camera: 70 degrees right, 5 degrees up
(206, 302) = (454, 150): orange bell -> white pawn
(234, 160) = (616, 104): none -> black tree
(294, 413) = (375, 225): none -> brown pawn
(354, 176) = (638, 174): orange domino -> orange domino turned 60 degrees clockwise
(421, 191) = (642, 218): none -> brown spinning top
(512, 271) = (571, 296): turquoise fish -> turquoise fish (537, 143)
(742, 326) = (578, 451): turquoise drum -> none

▸ **Directive**
Your reply must contain exactly the lines from the first line of the data through the line holding "(421, 191) = (642, 218): none", and nothing more.

▸ **Result of the task**
camera: 70 degrees right, 5 degrees up
(206, 302) = (454, 150): orange bell -> white pawn
(234, 160) = (616, 104): none -> black tree
(294, 413) = (375, 225): none -> brown pawn
(354, 176) = (638, 174): orange domino -> orange domino turned 60 degrees clockwise
(421, 191) = (642, 218): none -> brown spinning top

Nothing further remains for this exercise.